Work order: Everything in the data below is left aside except the lines from the one containing "R103: 330 (NET14, NET22)" through the one containing "U104: buffer (in"; repeat those exactly.

Records shown:
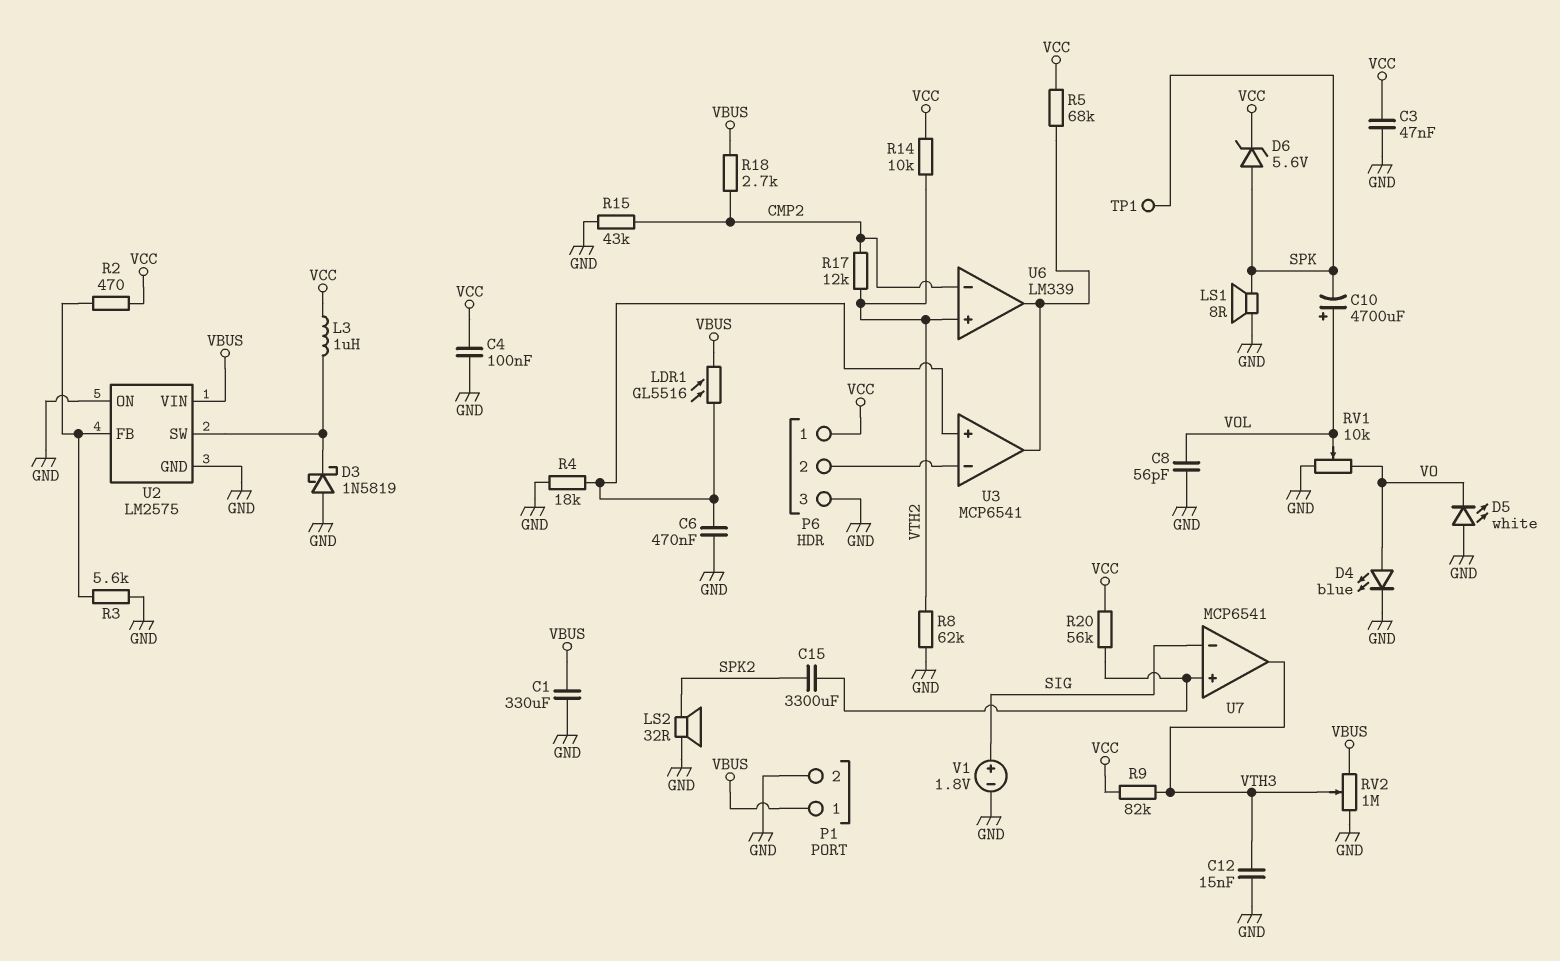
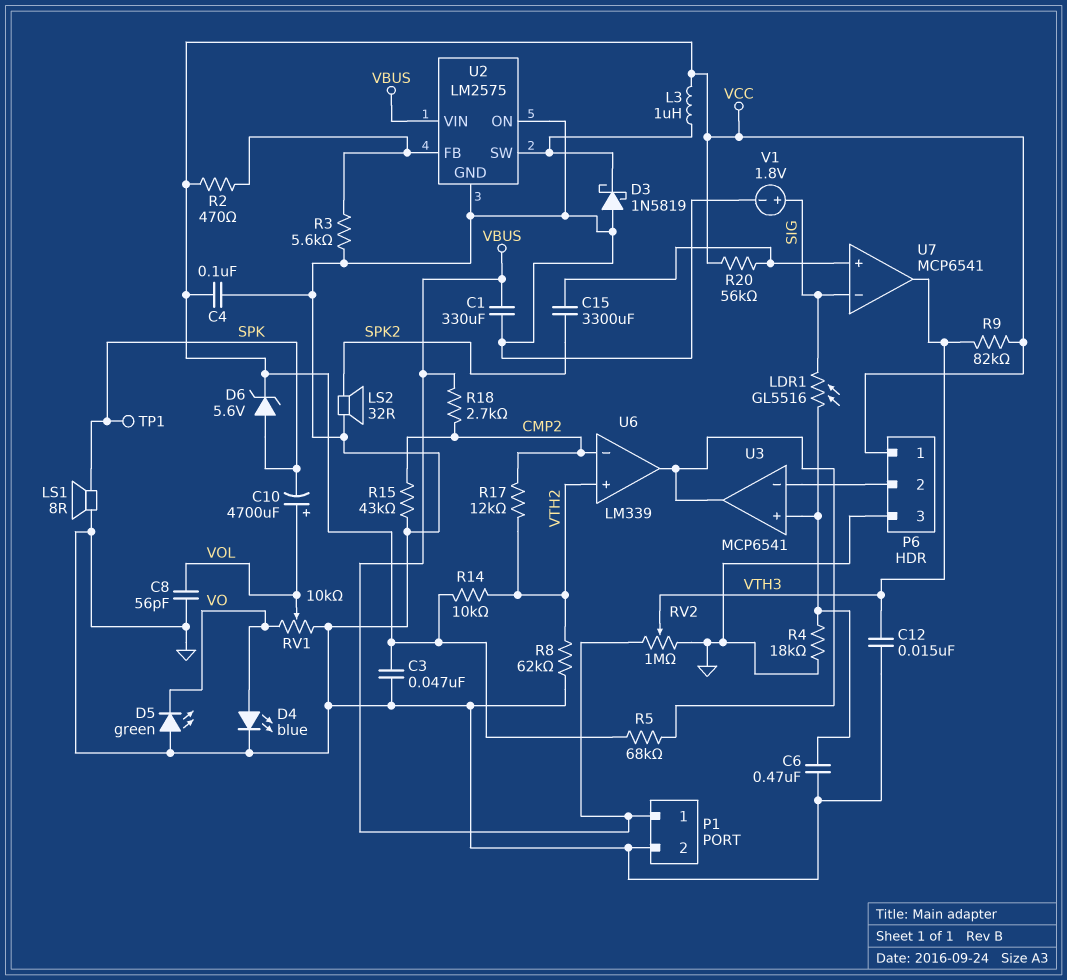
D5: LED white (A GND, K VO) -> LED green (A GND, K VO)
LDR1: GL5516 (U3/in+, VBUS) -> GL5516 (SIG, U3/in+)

* * *

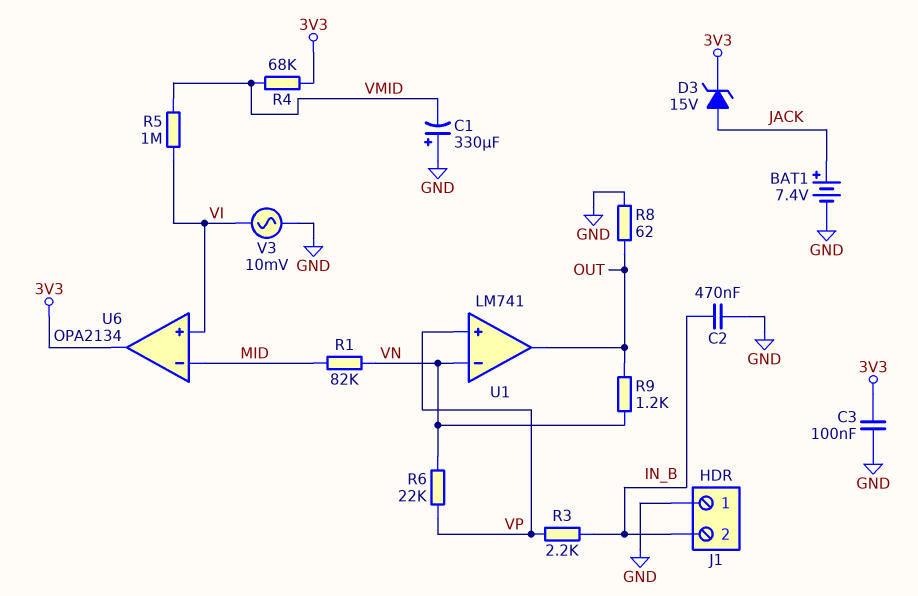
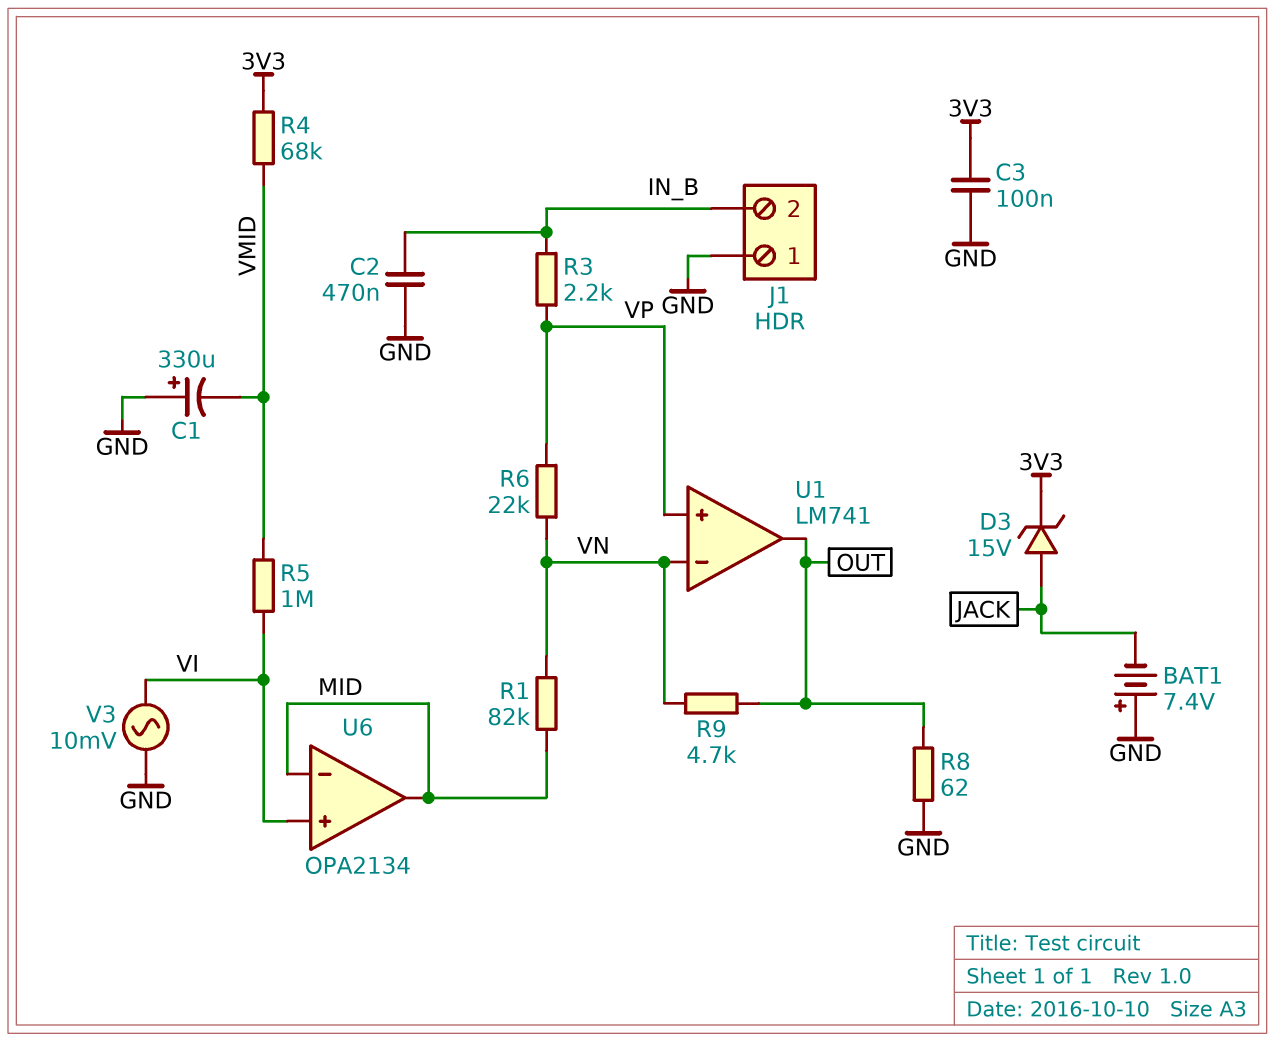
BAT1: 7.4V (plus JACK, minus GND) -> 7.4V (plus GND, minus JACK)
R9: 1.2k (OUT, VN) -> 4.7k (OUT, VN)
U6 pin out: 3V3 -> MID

--

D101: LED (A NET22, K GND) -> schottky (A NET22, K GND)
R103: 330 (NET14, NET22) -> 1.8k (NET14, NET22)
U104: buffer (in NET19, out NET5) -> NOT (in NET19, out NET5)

Answer box:
R103: 330 (NET14, NET22) -> 1.8k (NET14, NET22)
U104: buffer (in NET19, out NET5) -> NOT (in NET19, out NET5)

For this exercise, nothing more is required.